**TASK INPUTS:**
───

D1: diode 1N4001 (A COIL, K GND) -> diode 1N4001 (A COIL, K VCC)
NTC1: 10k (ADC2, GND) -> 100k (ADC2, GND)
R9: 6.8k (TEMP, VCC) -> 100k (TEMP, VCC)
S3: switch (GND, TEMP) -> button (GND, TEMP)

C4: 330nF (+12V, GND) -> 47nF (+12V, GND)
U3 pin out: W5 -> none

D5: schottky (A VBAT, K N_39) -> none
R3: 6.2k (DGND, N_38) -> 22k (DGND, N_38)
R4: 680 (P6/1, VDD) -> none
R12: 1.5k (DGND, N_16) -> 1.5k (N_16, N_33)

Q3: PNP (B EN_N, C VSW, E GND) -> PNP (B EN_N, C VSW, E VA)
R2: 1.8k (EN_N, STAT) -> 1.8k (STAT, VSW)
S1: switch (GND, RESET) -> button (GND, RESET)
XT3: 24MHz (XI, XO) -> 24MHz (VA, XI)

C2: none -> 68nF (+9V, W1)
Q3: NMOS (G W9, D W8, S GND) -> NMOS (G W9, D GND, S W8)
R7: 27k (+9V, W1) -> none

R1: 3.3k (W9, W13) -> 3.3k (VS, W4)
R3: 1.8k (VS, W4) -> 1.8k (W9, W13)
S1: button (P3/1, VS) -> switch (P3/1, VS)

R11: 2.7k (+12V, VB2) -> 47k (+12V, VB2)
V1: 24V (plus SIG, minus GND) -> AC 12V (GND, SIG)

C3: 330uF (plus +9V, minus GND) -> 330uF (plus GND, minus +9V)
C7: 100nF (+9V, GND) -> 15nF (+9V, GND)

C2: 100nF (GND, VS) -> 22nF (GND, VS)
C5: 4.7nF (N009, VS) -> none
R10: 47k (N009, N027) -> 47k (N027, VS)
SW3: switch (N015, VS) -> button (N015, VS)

───

**YOUR INSTRUCTIONS:** Exactly as written, copy the lines from the one containing "C3: 330uF (plus" to the end of the entries, both ends included.

**SOLUTION FOR THIS TASK:**
C3: 330uF (plus +9V, minus GND) -> 330uF (plus GND, minus +9V)
C7: 100nF (+9V, GND) -> 15nF (+9V, GND)

C2: 100nF (GND, VS) -> 22nF (GND, VS)
C5: 4.7nF (N009, VS) -> none
R10: 47k (N009, N027) -> 47k (N027, VS)
SW3: switch (N015, VS) -> button (N015, VS)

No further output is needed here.